Data shown:
◆ ◆ ◆ ◆
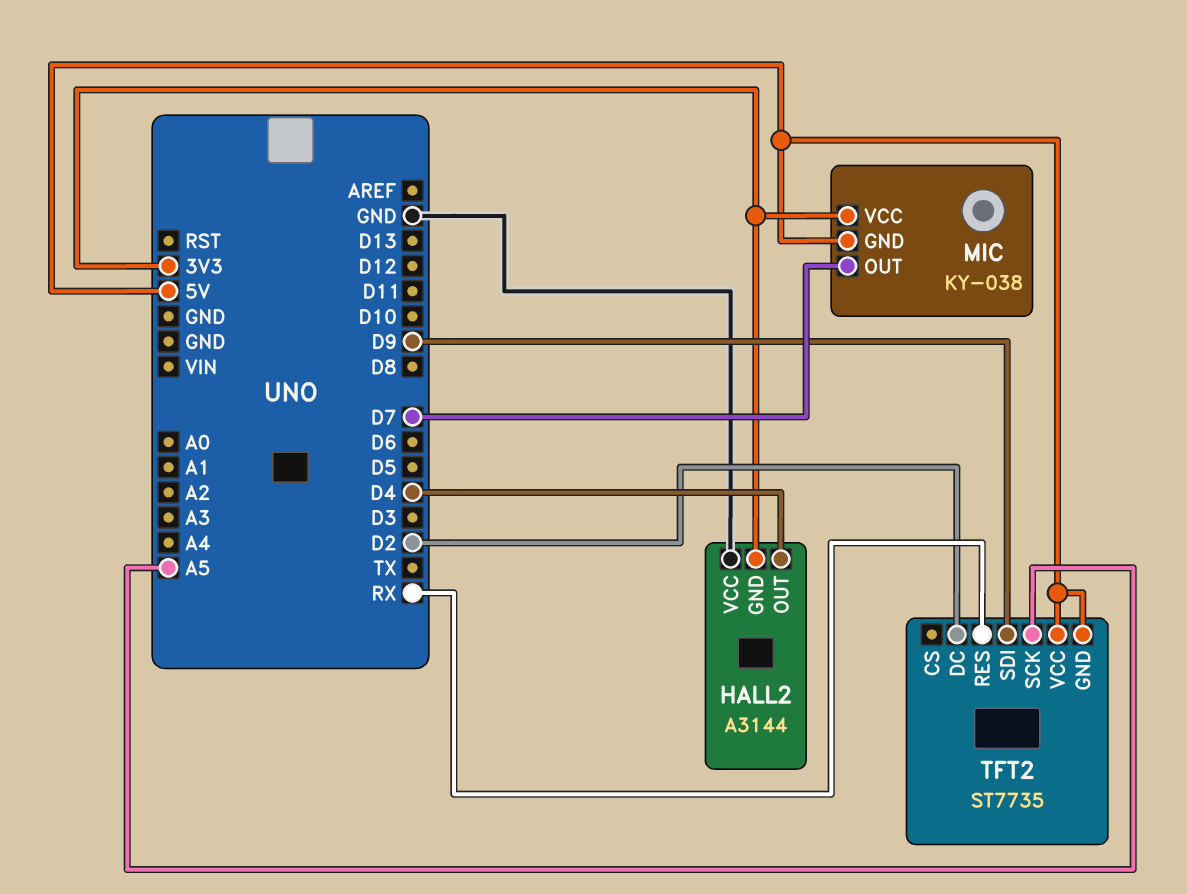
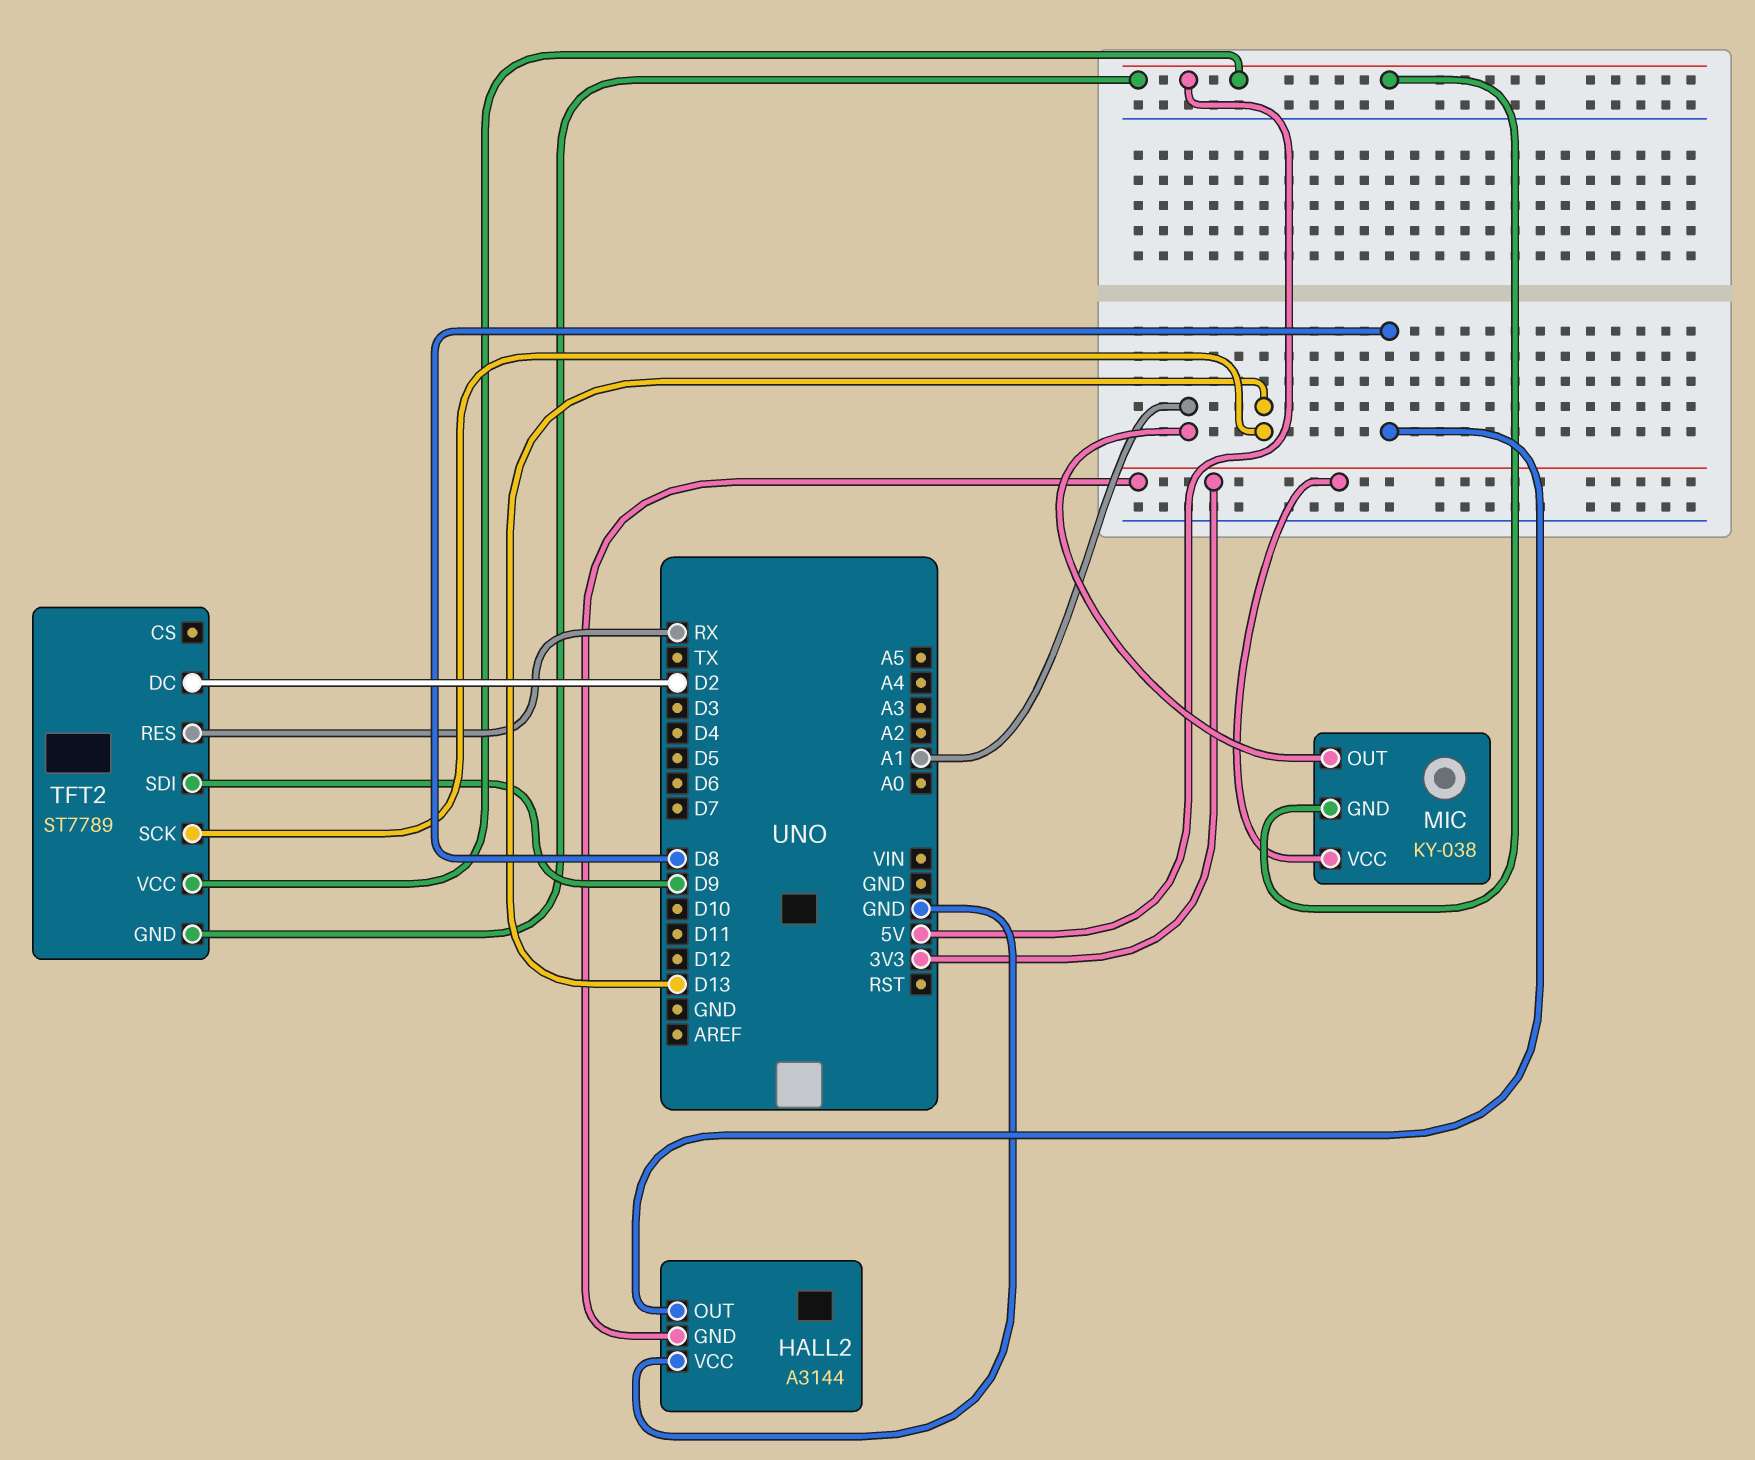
HALL2 pin OUT: D4 -> D8
MIC pin OUT: D7 -> A1
TFT2: ST7735 -> ST7789
TFT2 pin SCK: A5 -> D13

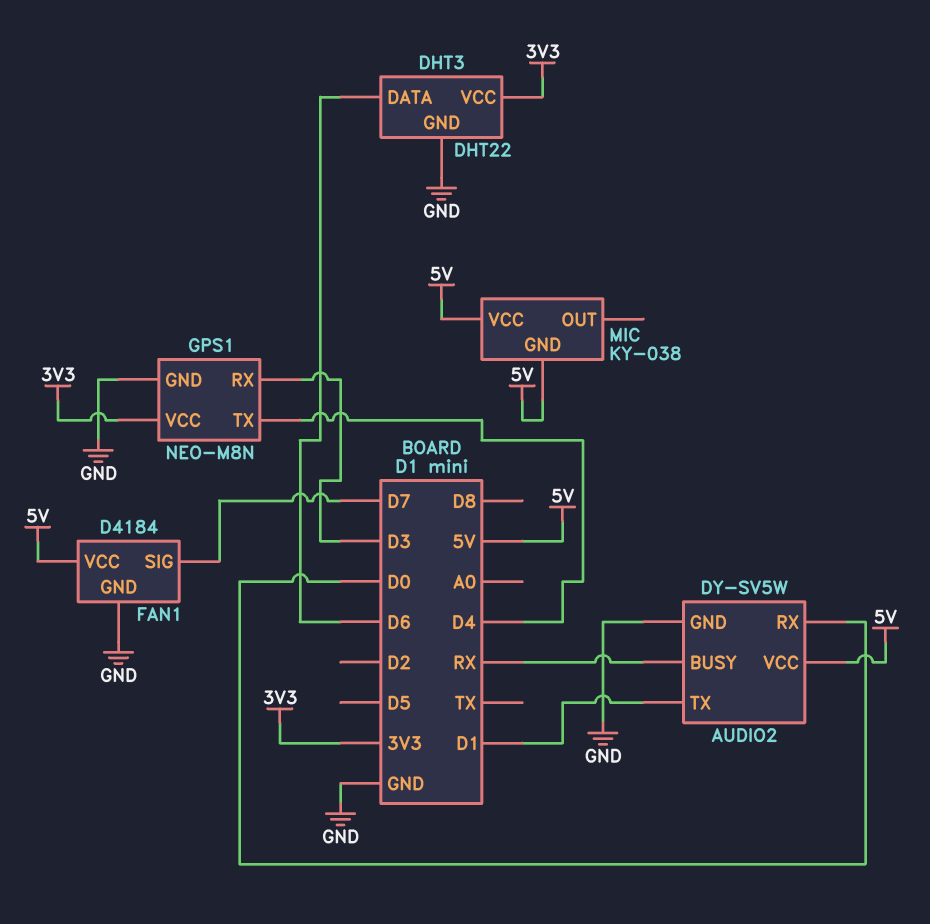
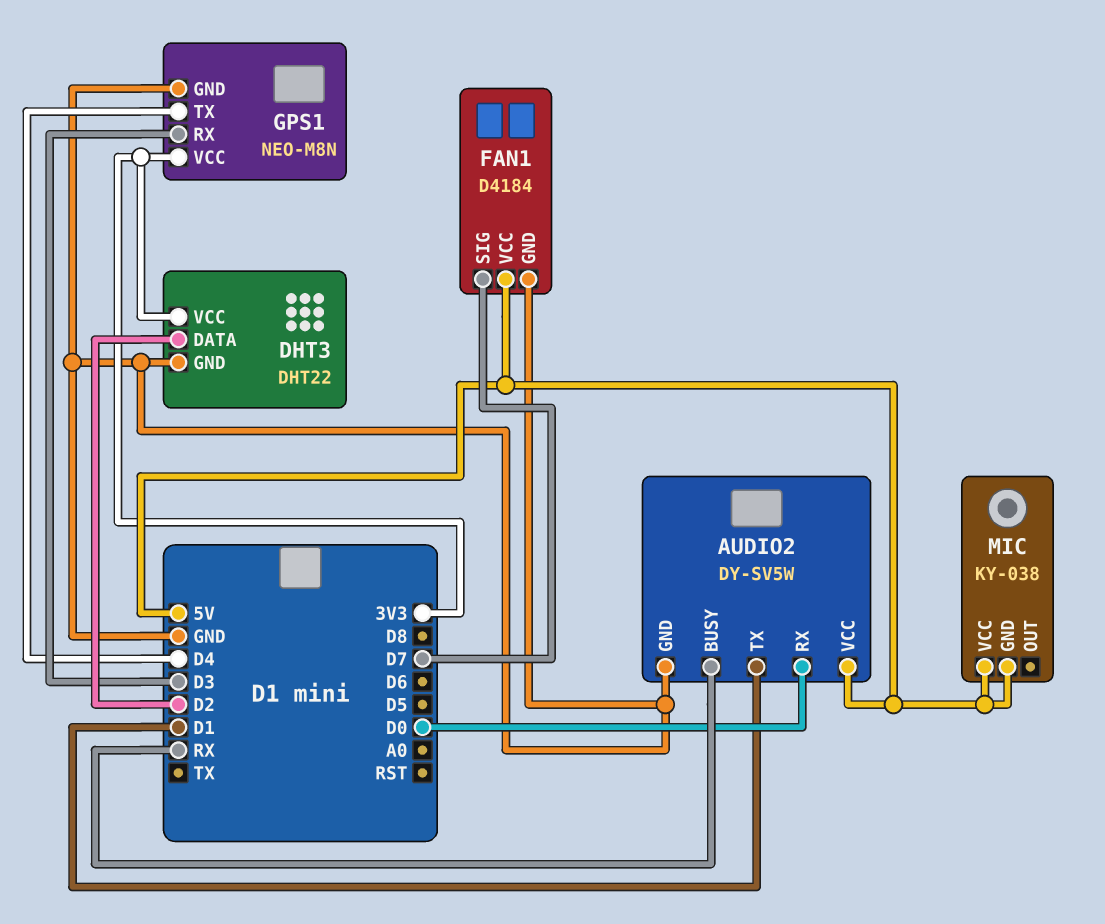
DHT3 pin DATA: D6 -> D2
◆ ◆ ◆ ◆
Exercise details: A word-for-word transcript of the entries above is needed, with pictures removed.

Response below:
HALL2 pin OUT: D4 -> D8
MIC pin OUT: D7 -> A1
TFT2: ST7735 -> ST7789
TFT2 pin SCK: A5 -> D13

DHT3 pin DATA: D6 -> D2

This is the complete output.